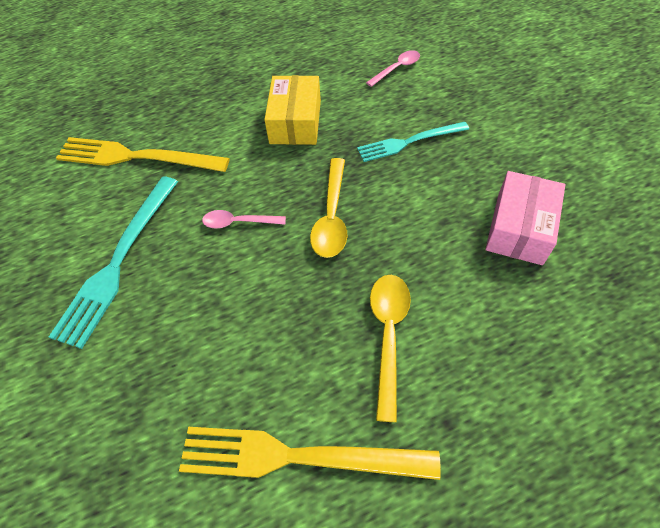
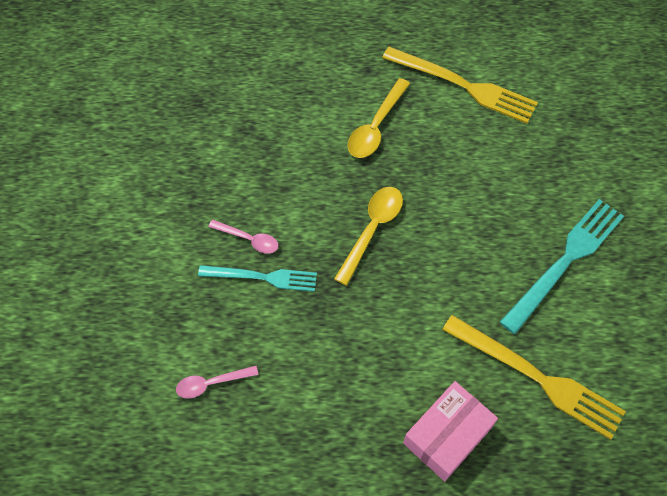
camera: 160 degrees left, 5 degrees up
(238, 222) = (453, 257): pink spoon -> pink spoon (249, 239)
(295, 122) = (358, 353): yellow box -> none
(519, 228) = (232, 160): pink box -> pink box (447, 435)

==============================

● The task:
Could you write out every line above exactly as it stands, with no images?

● Solution below:
camera: 160 degrees left, 5 degrees up
(238, 222) = (453, 257): pink spoon -> pink spoon (249, 239)
(295, 122) = (358, 353): yellow box -> none
(519, 228) = (232, 160): pink box -> pink box (447, 435)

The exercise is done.